WORK TO BE COMPLETED: Print nothing except the lines of the listing below from the line with "camera: 45 degrees left, 0 degrees up" to the line with "shifted: Flasche (gelb)", each exactly as written, both ends included.

LISTED ENTRIES:
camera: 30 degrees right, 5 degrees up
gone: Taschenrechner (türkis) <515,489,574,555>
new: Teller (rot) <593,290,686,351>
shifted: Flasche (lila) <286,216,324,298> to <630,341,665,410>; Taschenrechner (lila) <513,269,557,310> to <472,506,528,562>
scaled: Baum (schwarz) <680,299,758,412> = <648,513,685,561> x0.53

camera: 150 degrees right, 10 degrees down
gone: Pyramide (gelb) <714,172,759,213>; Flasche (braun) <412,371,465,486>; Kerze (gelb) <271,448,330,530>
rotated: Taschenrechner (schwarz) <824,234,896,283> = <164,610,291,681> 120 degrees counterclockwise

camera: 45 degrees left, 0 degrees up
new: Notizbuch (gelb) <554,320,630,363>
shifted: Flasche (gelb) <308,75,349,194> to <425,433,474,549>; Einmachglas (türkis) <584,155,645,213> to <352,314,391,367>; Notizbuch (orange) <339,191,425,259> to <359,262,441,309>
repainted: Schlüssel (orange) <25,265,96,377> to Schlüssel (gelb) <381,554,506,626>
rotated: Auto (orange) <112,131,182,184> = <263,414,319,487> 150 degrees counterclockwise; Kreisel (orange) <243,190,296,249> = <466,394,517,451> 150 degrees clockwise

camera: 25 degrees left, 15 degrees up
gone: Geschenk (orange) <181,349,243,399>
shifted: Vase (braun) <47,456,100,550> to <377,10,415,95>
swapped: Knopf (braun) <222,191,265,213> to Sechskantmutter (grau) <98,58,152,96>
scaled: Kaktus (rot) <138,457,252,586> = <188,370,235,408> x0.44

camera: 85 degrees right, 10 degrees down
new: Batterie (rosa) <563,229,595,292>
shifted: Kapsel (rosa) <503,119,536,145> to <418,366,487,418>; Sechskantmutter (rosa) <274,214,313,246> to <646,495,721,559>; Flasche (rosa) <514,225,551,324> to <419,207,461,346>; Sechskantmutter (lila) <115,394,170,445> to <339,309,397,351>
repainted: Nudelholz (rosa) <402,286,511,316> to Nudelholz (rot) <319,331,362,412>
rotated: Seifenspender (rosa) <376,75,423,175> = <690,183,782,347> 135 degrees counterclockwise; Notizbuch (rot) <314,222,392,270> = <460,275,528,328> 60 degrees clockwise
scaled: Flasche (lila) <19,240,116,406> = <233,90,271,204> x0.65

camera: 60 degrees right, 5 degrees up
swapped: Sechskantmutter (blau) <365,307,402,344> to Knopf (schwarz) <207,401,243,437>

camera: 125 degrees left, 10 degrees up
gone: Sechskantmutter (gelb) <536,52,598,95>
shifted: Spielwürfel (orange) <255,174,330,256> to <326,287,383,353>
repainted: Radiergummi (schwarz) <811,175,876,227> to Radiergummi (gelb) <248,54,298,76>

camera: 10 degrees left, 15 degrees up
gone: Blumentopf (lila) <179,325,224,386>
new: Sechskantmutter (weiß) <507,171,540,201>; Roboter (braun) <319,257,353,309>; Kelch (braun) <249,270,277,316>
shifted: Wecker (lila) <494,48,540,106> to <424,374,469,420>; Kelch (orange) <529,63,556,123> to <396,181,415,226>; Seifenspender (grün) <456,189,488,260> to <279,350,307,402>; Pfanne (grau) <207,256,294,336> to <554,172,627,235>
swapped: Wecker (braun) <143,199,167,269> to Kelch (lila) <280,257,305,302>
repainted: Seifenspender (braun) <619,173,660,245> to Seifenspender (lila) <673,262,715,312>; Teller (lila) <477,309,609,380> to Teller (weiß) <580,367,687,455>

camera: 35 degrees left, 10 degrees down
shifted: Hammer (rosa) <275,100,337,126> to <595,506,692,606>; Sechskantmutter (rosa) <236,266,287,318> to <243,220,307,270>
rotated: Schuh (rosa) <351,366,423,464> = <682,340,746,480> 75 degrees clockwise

ANSWER SPACE:
camera: 45 degrees left, 0 degrees up
new: Notizbuch (gelb) <554,320,630,363>
shifted: Flasche (gelb) <308,75,349,194> to <425,433,474,549>; Einmachglas (türkis) <584,155,645,213> to <352,314,391,367>; Notizbuch (orange) <339,191,425,259> to <359,262,441,309>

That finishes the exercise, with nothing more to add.